• WHAT YOU WILL DO
A complete, exact copy of the records is needed here.

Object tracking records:
----------

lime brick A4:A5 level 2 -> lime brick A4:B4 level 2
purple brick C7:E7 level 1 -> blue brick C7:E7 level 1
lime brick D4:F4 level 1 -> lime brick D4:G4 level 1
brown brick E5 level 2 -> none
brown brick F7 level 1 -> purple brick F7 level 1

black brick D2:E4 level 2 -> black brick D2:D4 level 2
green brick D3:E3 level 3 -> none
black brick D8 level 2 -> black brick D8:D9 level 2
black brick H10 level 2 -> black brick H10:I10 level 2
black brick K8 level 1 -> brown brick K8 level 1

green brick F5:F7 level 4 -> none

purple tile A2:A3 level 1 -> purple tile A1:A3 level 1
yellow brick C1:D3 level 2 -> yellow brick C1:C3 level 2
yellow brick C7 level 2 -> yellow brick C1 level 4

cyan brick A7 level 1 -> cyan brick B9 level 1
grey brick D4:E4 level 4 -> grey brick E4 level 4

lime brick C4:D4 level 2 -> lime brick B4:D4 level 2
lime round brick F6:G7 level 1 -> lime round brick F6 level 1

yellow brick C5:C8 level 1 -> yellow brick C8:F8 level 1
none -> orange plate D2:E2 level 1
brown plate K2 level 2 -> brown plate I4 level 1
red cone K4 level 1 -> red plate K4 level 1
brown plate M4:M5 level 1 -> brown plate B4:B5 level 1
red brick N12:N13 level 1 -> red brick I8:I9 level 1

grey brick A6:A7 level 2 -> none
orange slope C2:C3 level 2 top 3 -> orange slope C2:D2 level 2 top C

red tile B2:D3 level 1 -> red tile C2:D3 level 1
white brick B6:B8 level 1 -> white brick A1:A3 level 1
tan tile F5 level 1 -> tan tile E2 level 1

----------

• TASK SOLUTION
lime brick A4:A5 level 2 -> lime brick A4:B4 level 2
purple brick C7:E7 level 1 -> blue brick C7:E7 level 1
lime brick D4:F4 level 1 -> lime brick D4:G4 level 1
brown brick E5 level 2 -> none
brown brick F7 level 1 -> purple brick F7 level 1

black brick D2:E4 level 2 -> black brick D2:D4 level 2
green brick D3:E3 level 3 -> none
black brick D8 level 2 -> black brick D8:D9 level 2
black brick H10 level 2 -> black brick H10:I10 level 2
black brick K8 level 1 -> brown brick K8 level 1

green brick F5:F7 level 4 -> none

purple tile A2:A3 level 1 -> purple tile A1:A3 level 1
yellow brick C1:D3 level 2 -> yellow brick C1:C3 level 2
yellow brick C7 level 2 -> yellow brick C1 level 4

cyan brick A7 level 1 -> cyan brick B9 level 1
grey brick D4:E4 level 4 -> grey brick E4 level 4

lime brick C4:D4 level 2 -> lime brick B4:D4 level 2
lime round brick F6:G7 level 1 -> lime round brick F6 level 1

yellow brick C5:C8 level 1 -> yellow brick C8:F8 level 1
none -> orange plate D2:E2 level 1
brown plate K2 level 2 -> brown plate I4 level 1
red cone K4 level 1 -> red plate K4 level 1
brown plate M4:M5 level 1 -> brown plate B4:B5 level 1
red brick N12:N13 level 1 -> red brick I8:I9 level 1

grey brick A6:A7 level 2 -> none
orange slope C2:C3 level 2 top 3 -> orange slope C2:D2 level 2 top C

red tile B2:D3 level 1 -> red tile C2:D3 level 1
white brick B6:B8 level 1 -> white brick A1:A3 level 1
tan tile F5 level 1 -> tan tile E2 level 1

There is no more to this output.